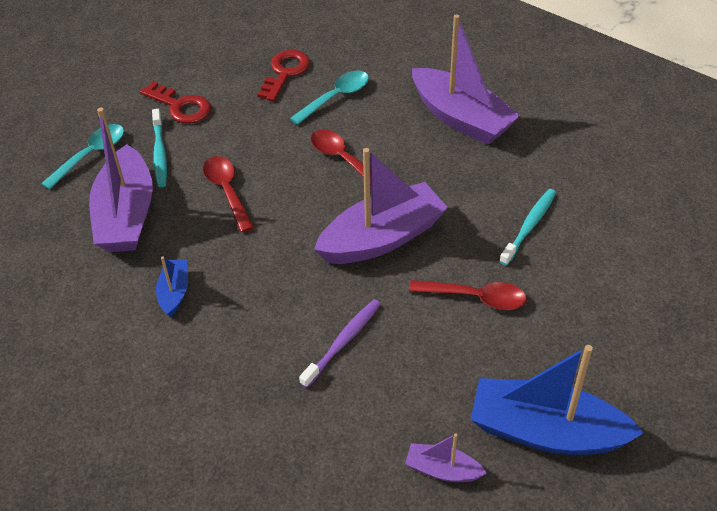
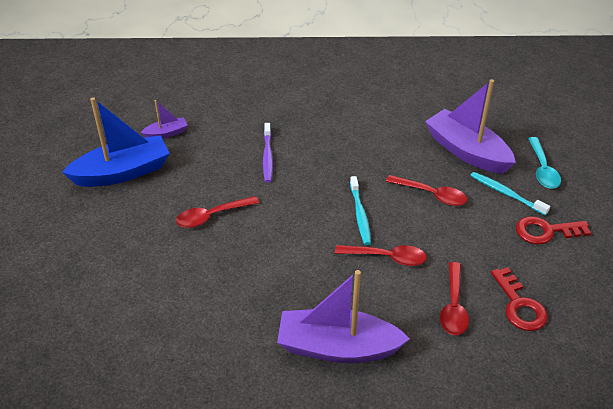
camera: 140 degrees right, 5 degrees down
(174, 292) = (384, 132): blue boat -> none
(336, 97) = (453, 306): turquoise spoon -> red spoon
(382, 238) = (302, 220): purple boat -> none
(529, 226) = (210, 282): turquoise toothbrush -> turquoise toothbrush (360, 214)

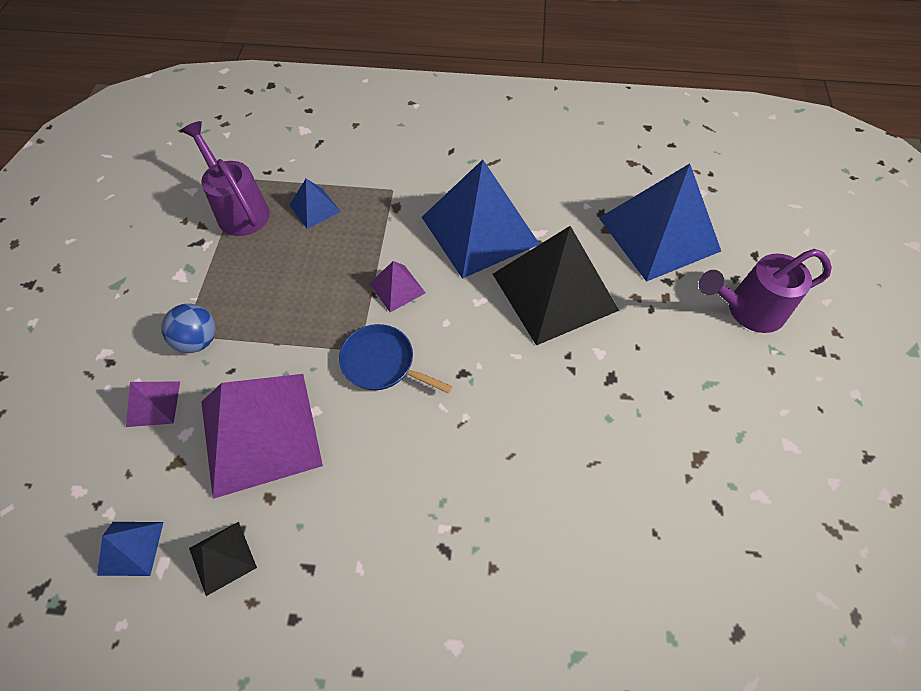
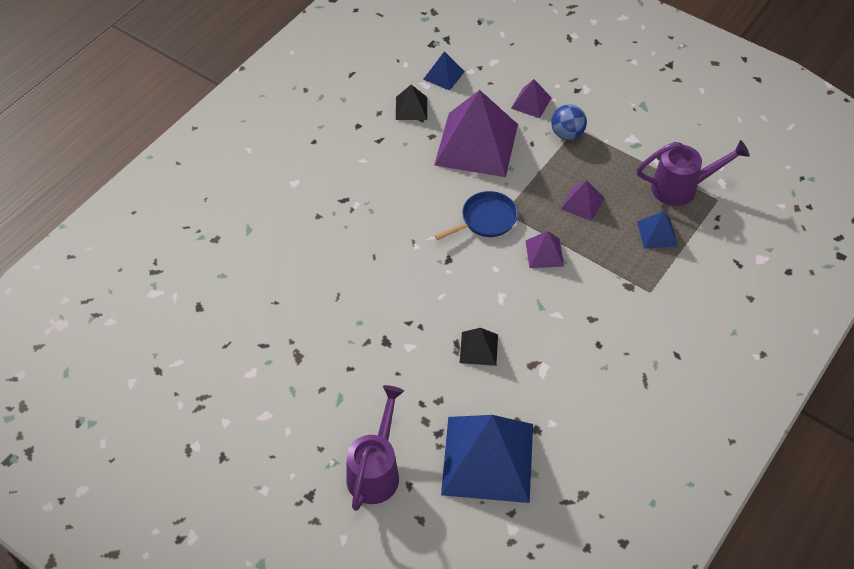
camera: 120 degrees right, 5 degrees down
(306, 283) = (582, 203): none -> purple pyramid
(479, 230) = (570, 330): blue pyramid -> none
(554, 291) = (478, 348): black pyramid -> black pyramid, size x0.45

-=-=-=-=-

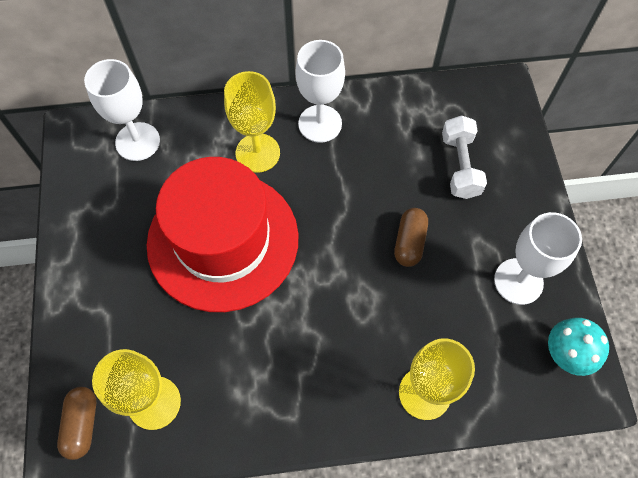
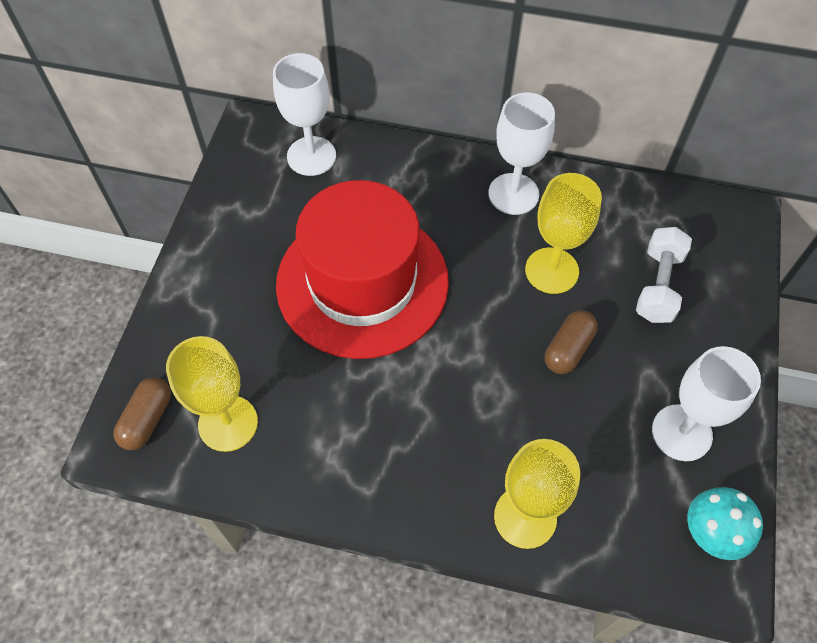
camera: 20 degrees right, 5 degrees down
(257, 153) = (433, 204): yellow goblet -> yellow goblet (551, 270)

-=-=-=-=-

### The problem
Your answer should reproduce each line of the listing that holds the word "pyramid".

### Result of the exercise
(306, 283) = (582, 203): none -> purple pyramid
(479, 230) = (570, 330): blue pyramid -> none
(554, 291) = (478, 348): black pyramid -> black pyramid, size x0.45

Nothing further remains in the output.